**EXERCISE PROMPT**:
Only the text carries over: repeat the records exactly and drop the images.

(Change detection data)
━━━━━━
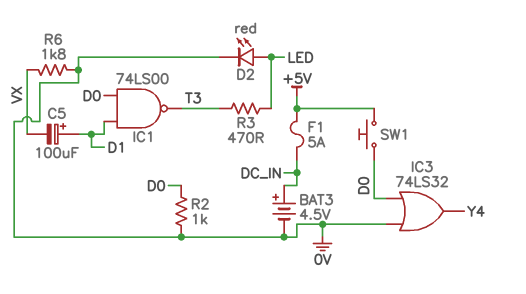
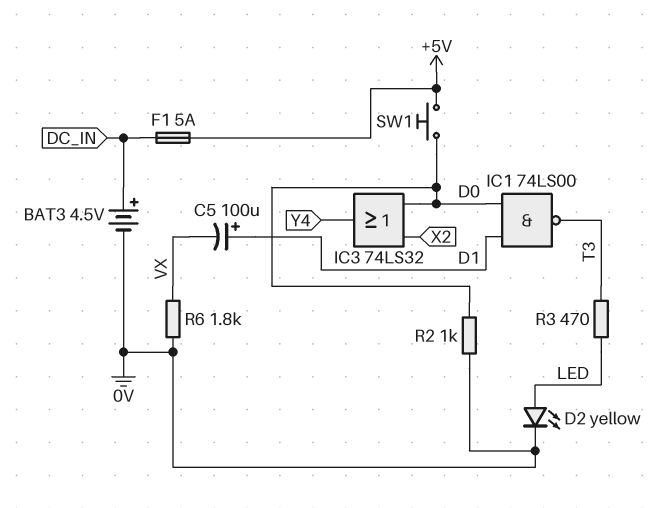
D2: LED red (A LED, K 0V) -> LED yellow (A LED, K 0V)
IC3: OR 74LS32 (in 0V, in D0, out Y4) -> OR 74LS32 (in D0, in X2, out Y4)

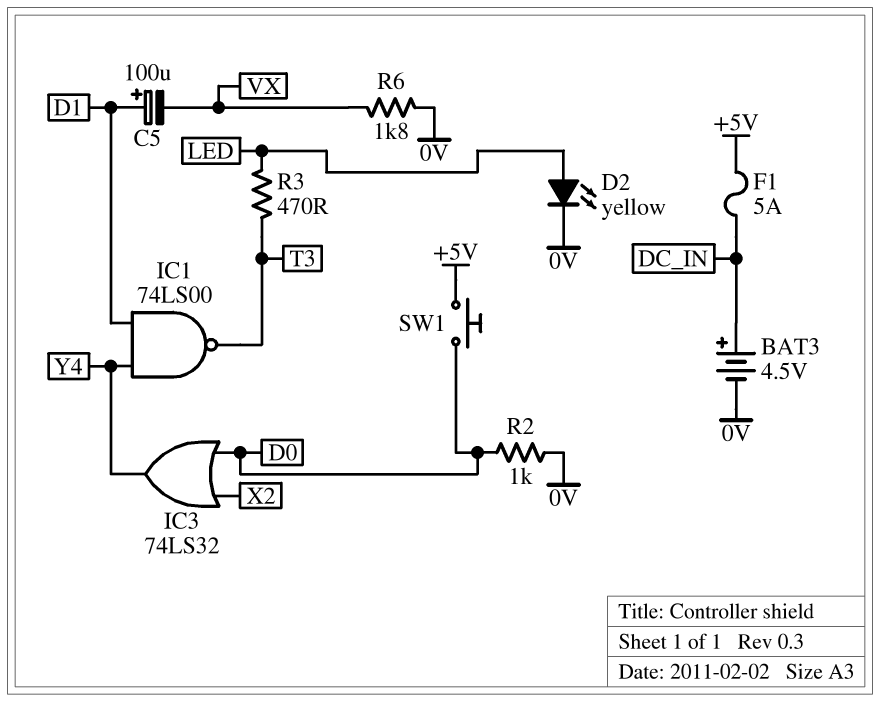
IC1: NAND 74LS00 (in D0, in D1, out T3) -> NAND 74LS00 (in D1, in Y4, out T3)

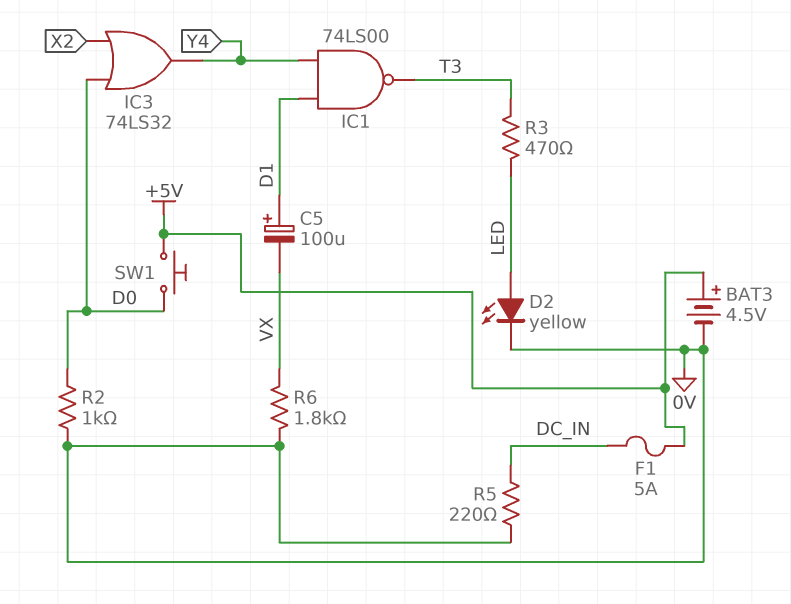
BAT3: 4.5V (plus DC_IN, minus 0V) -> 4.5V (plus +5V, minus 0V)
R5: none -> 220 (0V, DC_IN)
━━━━━━
**ANSWER TO THE EXERCISE**:
D2: LED red (A LED, K 0V) -> LED yellow (A LED, K 0V)
IC3: OR 74LS32 (in 0V, in D0, out Y4) -> OR 74LS32 (in D0, in X2, out Y4)

IC1: NAND 74LS00 (in D0, in D1, out T3) -> NAND 74LS00 (in D1, in Y4, out T3)

BAT3: 4.5V (plus DC_IN, minus 0V) -> 4.5V (plus +5V, minus 0V)
R5: none -> 220 (0V, DC_IN)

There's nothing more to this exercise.